→ Work item: Verbatim repeat, images excluded. Give each entry again as written.

Start of Block

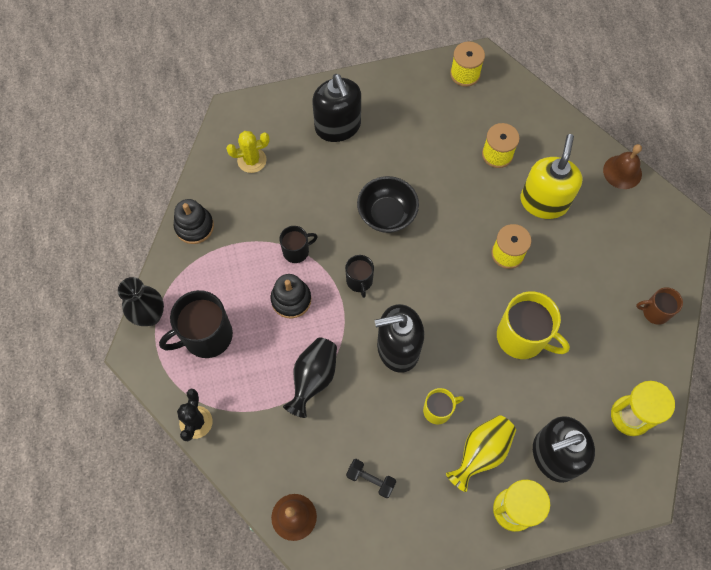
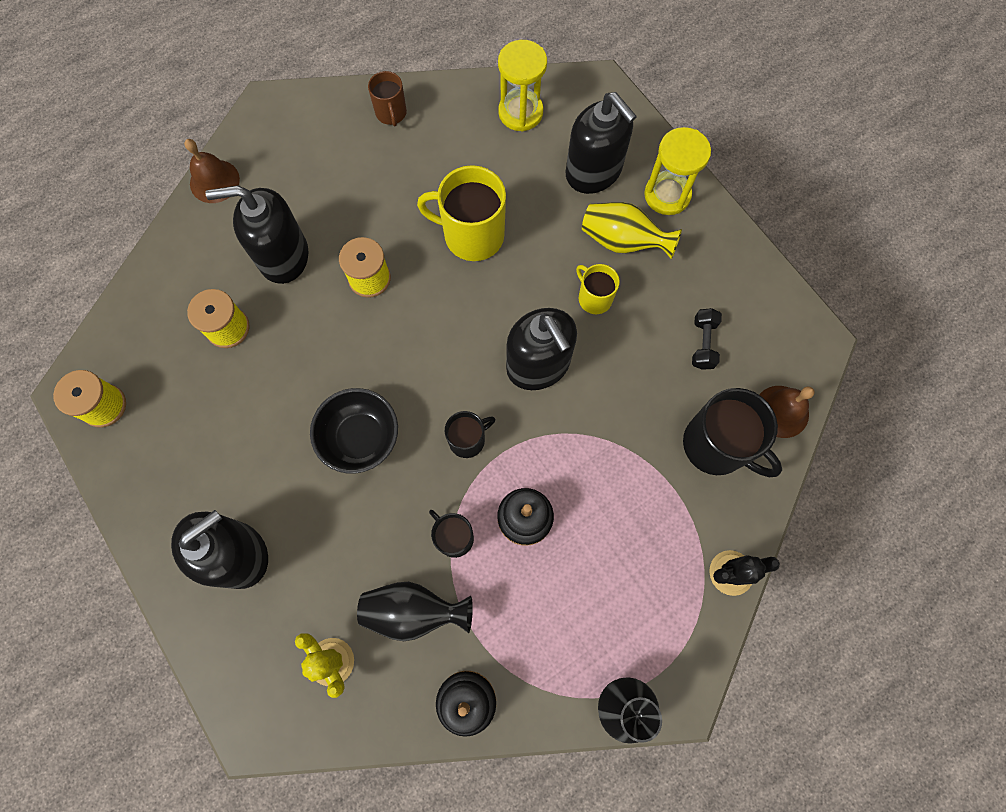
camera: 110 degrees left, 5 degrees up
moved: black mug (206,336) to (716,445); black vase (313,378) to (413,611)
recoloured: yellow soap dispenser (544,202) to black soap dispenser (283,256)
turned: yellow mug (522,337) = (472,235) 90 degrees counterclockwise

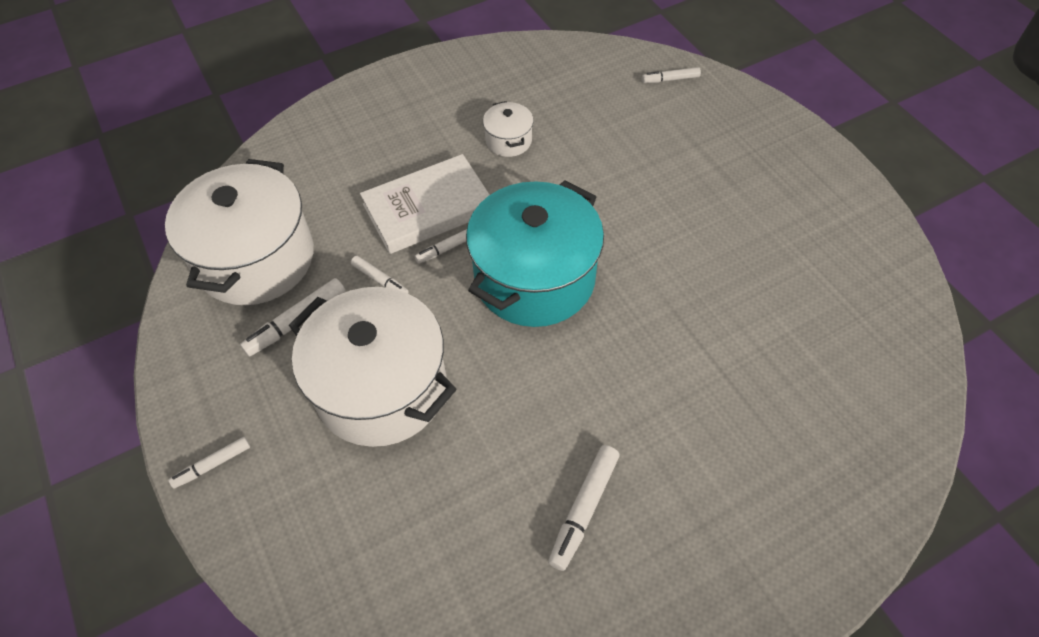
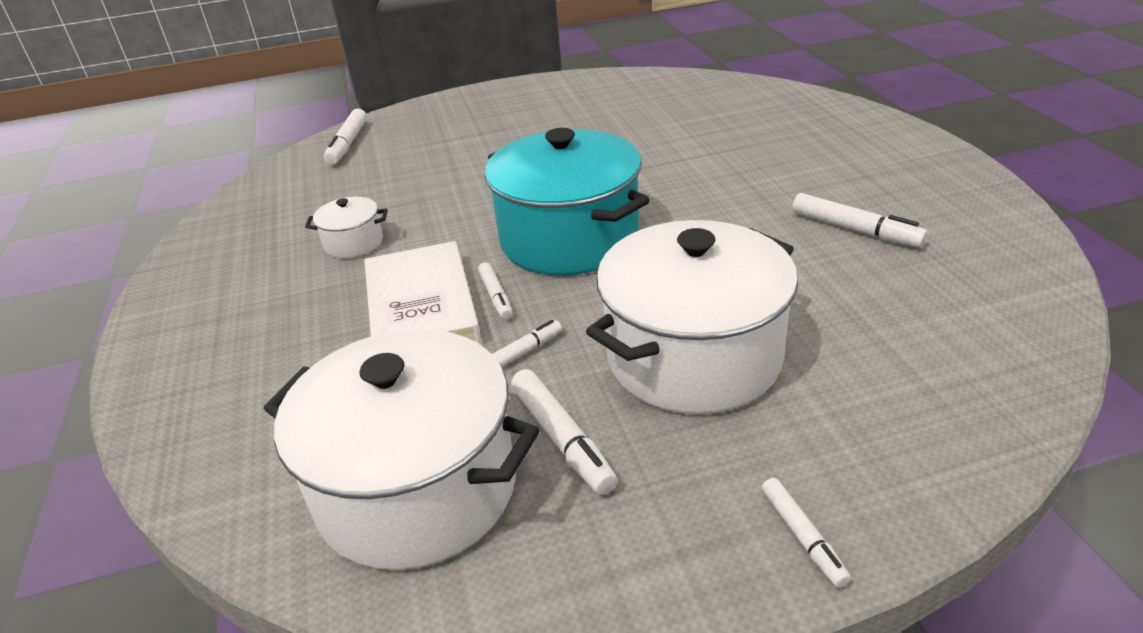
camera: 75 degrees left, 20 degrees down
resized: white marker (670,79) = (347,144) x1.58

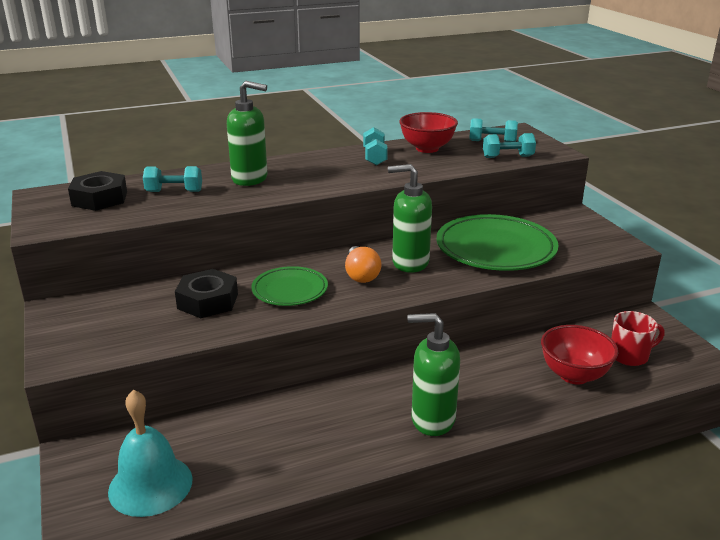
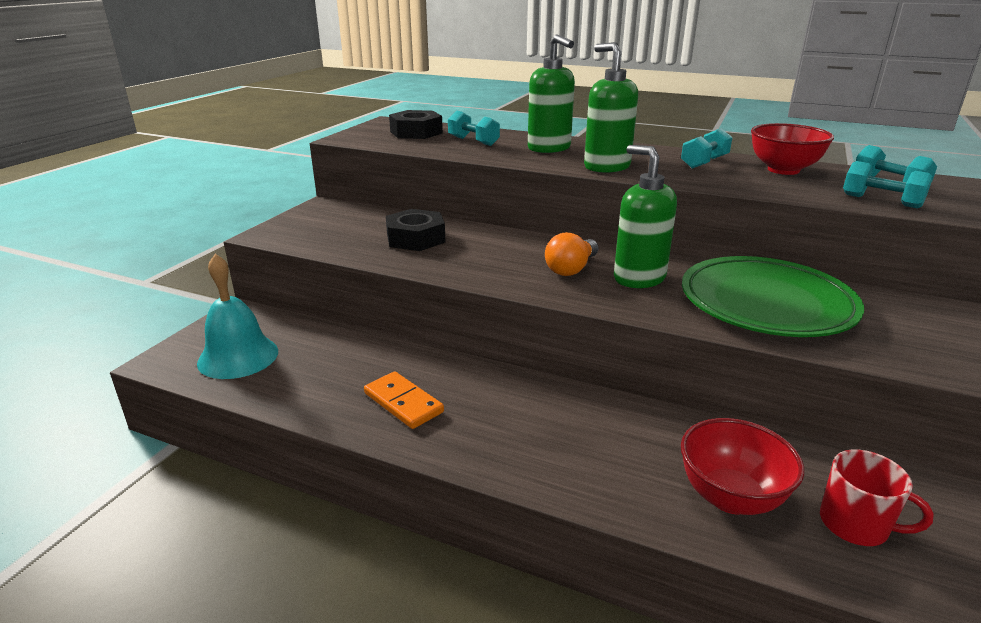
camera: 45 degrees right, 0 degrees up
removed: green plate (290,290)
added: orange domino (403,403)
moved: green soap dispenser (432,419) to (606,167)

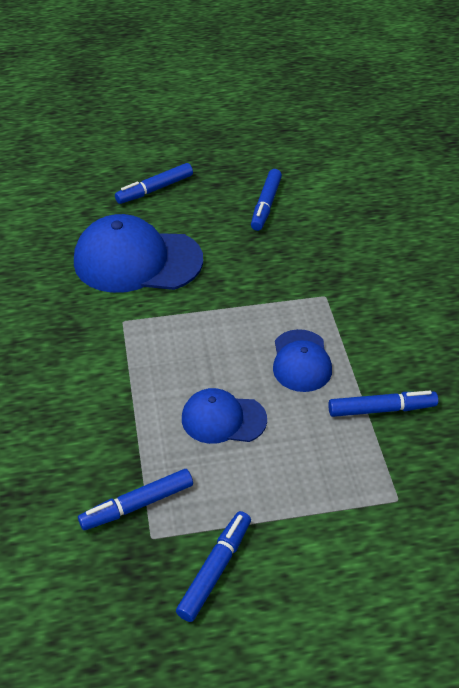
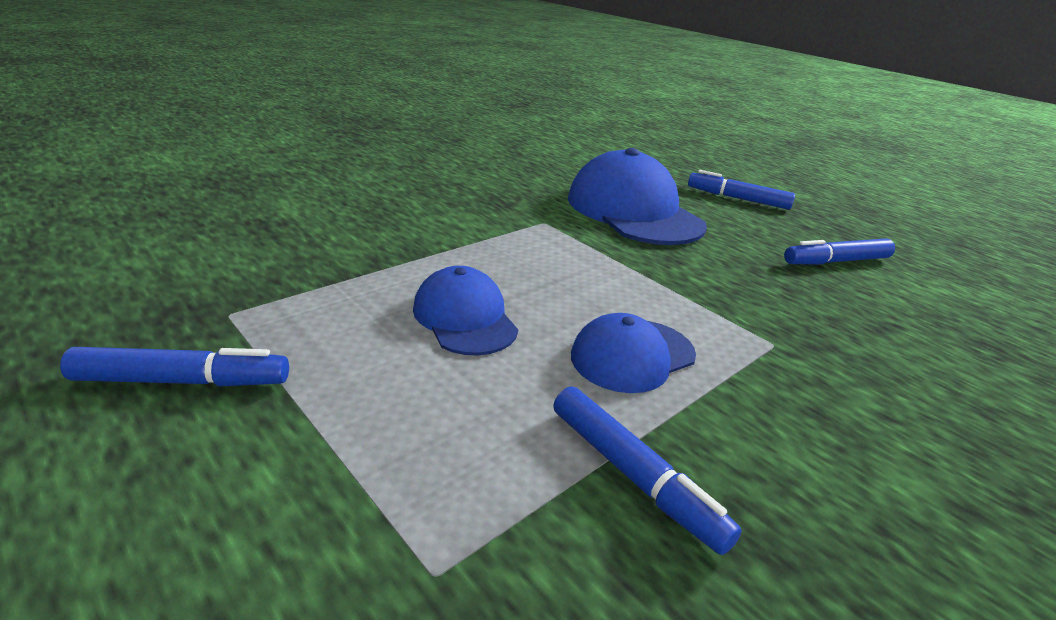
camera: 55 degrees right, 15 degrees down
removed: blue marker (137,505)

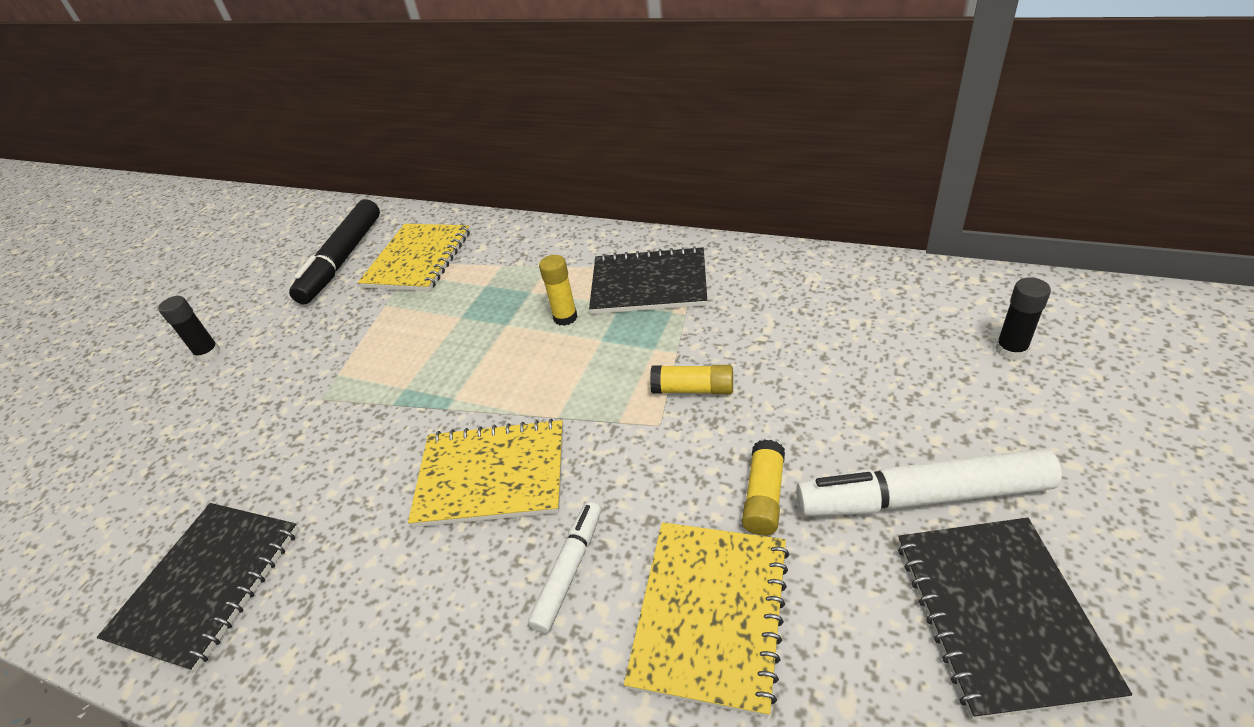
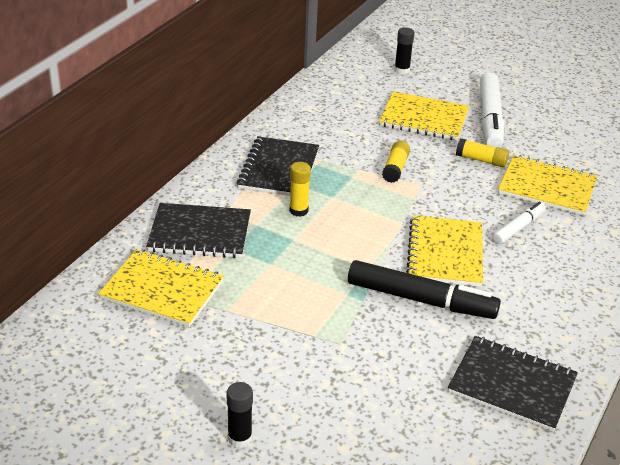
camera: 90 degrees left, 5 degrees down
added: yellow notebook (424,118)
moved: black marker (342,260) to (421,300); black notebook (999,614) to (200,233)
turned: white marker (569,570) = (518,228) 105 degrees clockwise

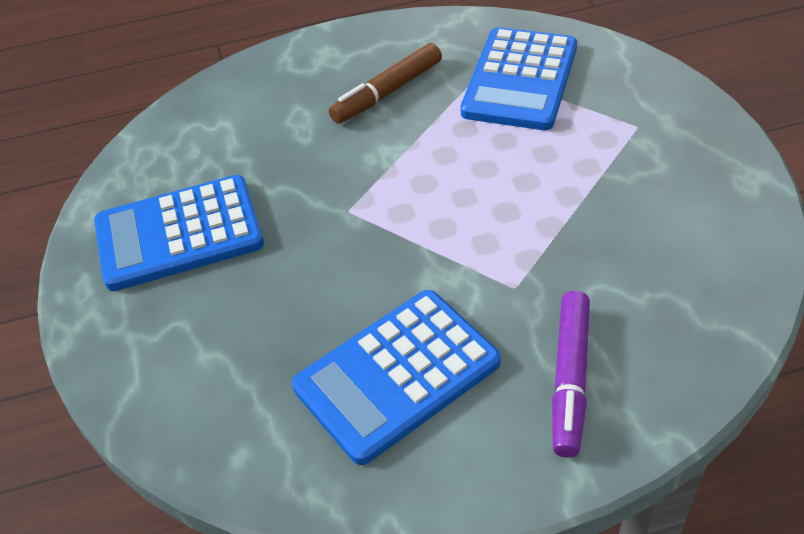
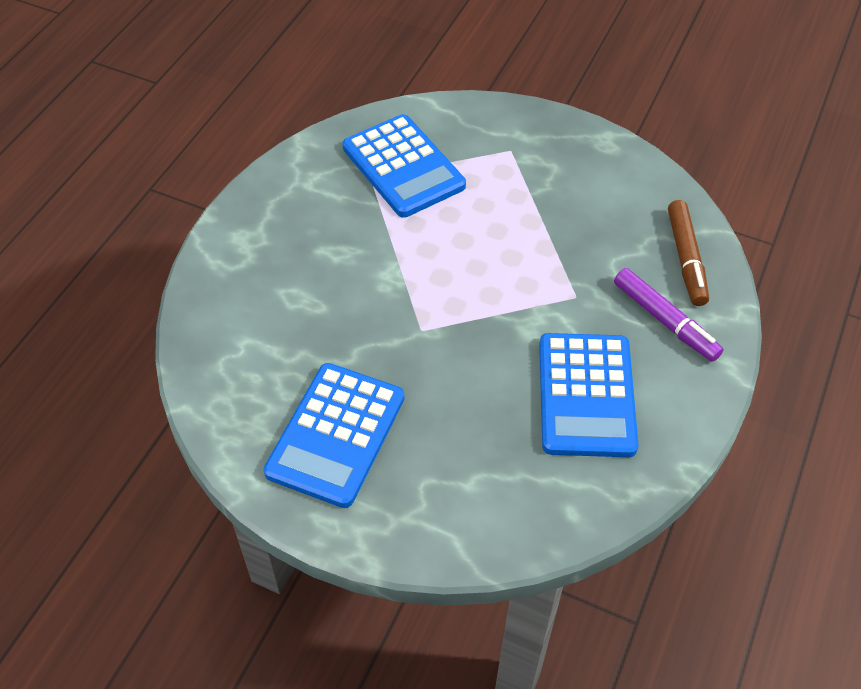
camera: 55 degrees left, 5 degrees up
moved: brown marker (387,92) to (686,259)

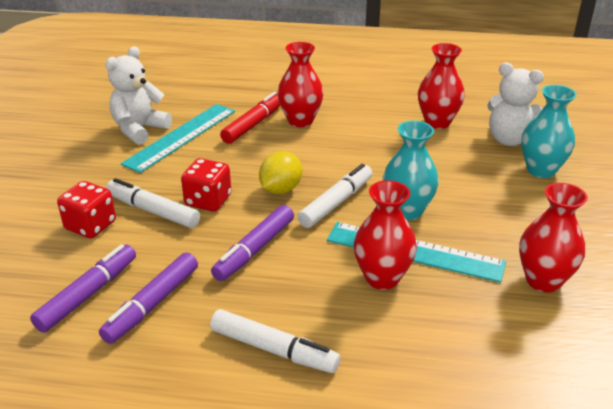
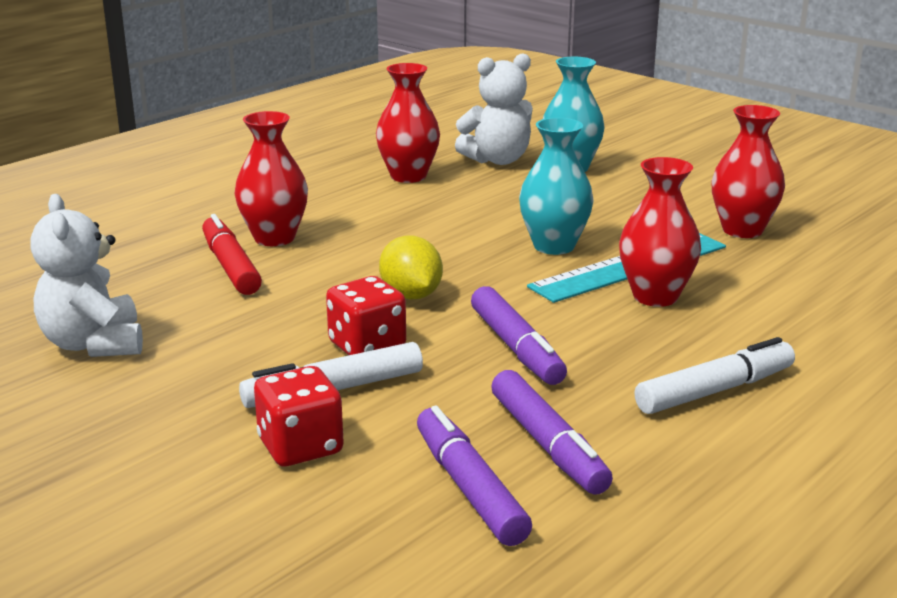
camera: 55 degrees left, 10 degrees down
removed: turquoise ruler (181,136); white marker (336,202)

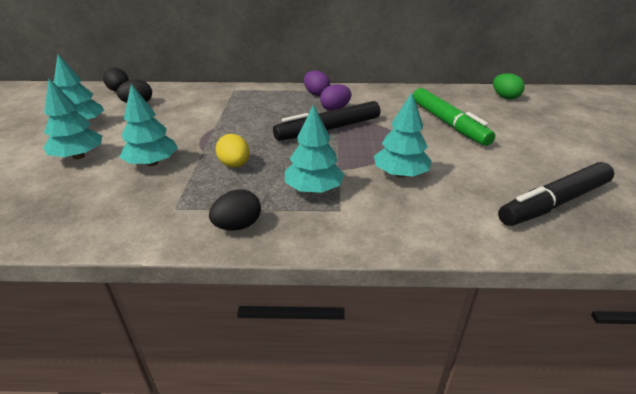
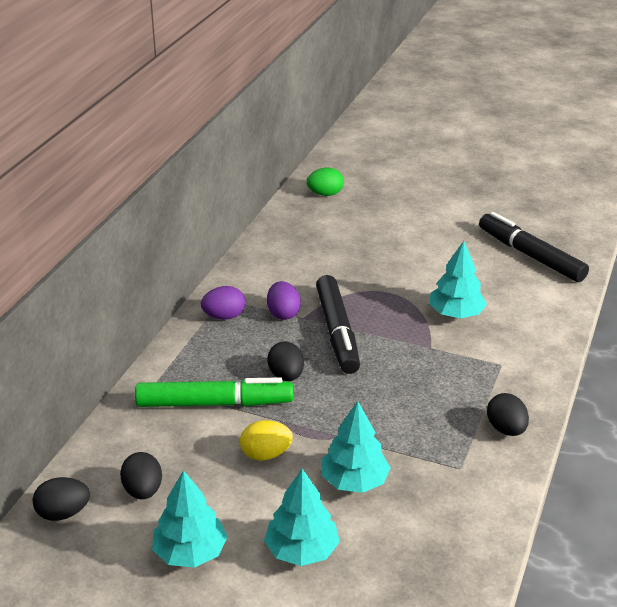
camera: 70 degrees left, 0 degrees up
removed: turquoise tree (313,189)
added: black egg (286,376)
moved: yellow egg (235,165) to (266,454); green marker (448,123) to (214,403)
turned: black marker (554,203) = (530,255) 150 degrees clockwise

End of Block

→ Completed exercise:
camera: 110 degrees left, 5 degrees up
moved: black mug (206,336) to (716,445); black vase (313,378) to (413,611)
recoloured: yellow soap dispenser (544,202) to black soap dispenser (283,256)
turned: yellow mug (522,337) = (472,235) 90 degrees counterclockwise

camera: 75 degrees left, 20 degrees down
resized: white marker (670,79) = (347,144) x1.58

camera: 45 degrees right, 0 degrees up
removed: green plate (290,290)
added: orange domino (403,403)
moved: green soap dispenser (432,419) to (606,167)

camera: 55 degrees right, 15 degrees down
removed: blue marker (137,505)

camera: 90 degrees left, 5 degrees down
added: yellow notebook (424,118)
moved: black marker (342,260) to (421,300); black notebook (999,614) to (200,233)
turned: white marker (569,570) = (518,228) 105 degrees clockwise

camera: 55 degrees left, 5 degrees up
moved: brown marker (387,92) to (686,259)

camera: 55 degrees left, 10 degrees down
removed: turquoise ruler (181,136); white marker (336,202)

camera: 70 degrees left, 0 degrees up
removed: turquoise tree (313,189)
added: black egg (286,376)
moved: yellow egg (235,165) to (266,454); green marker (448,123) to (214,403)
turned: black marker (554,203) = (530,255) 150 degrees clockwise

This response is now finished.